→ **Task directions**
Set down each line of the data below exactly as it stands, dropping the pictures.

──────── Supplied data ────────

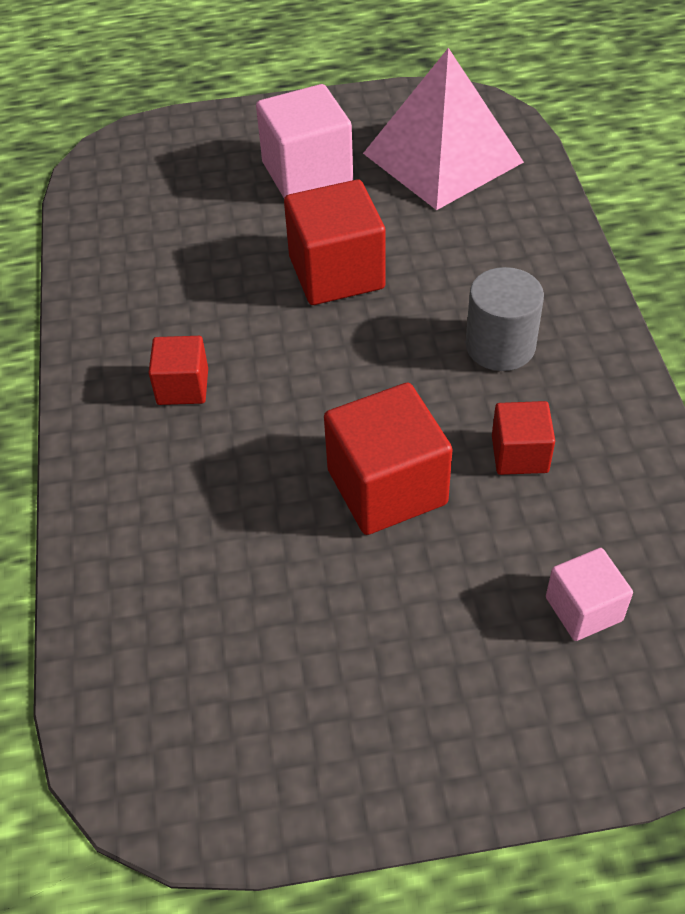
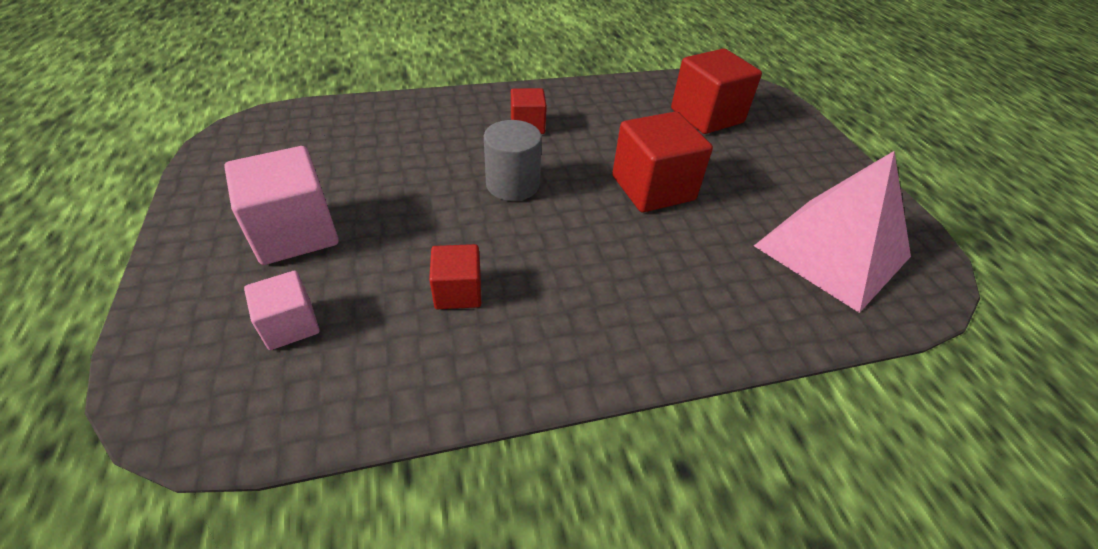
camera: 80 degrees right, 5 degrees down
(307, 173) = (766, 170): pink cube -> pink cube (295, 233)
(387, 487) = (432, 215): red cube -> red cube (706, 116)
(500, 346) = (584, 284): grey cylinder -> grey cylinder (512, 184)

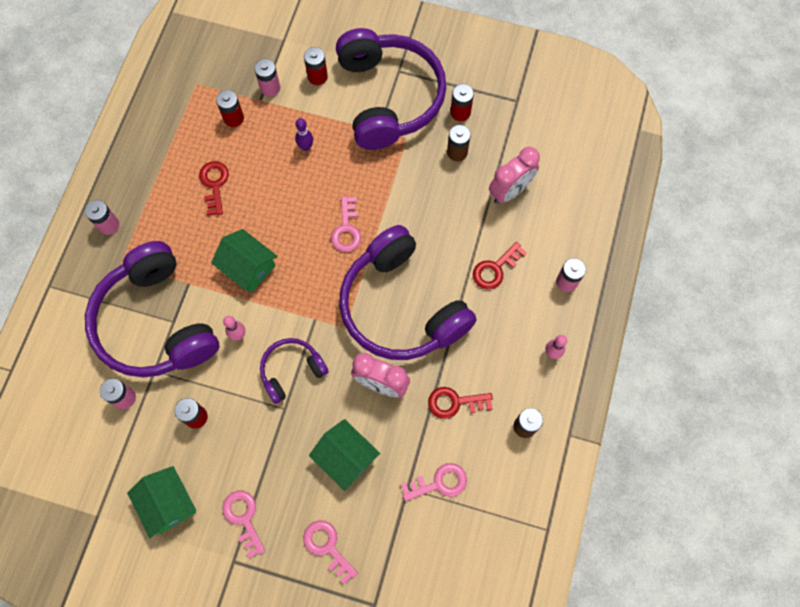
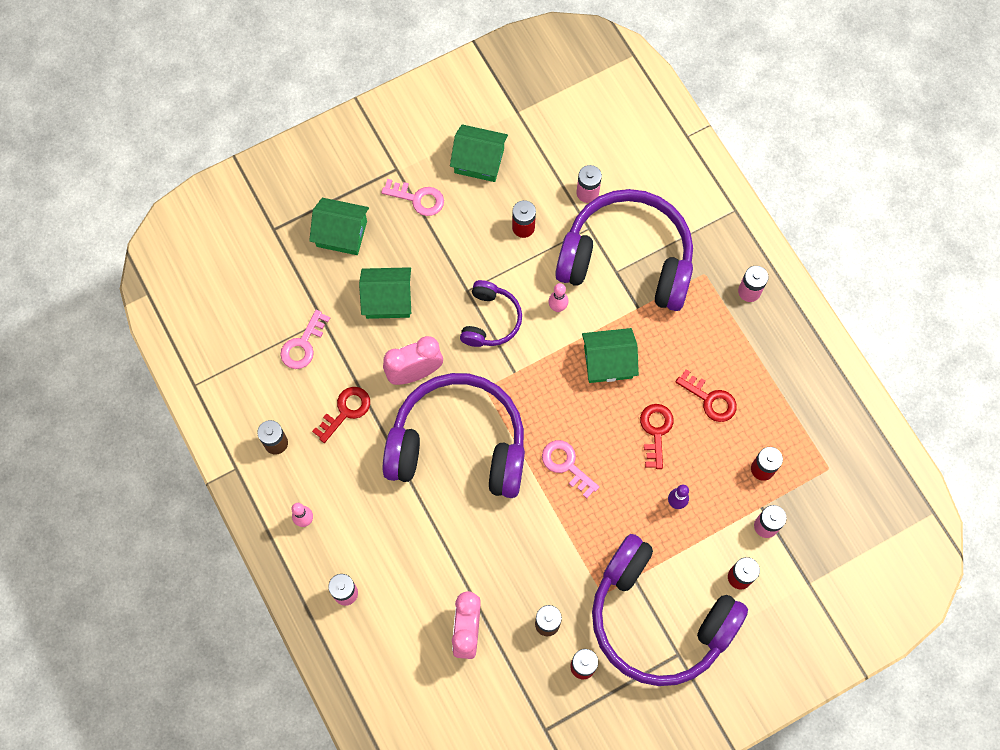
camera: 135 degrees right, 0 degrees up
(327, 547) = (341, 233): pink key -> green house
(495, 269) = (414, 547): red key -> red key (655, 431)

────────

→ **Answer to the exercise**
camera: 80 degrees right, 5 degrees down
(307, 173) = (766, 170): pink cube -> pink cube (295, 233)
(387, 487) = (432, 215): red cube -> red cube (706, 116)
(500, 346) = (584, 284): grey cylinder -> grey cylinder (512, 184)

camera: 135 degrees right, 0 degrees up
(327, 547) = (341, 233): pink key -> green house
(495, 269) = (414, 547): red key -> red key (655, 431)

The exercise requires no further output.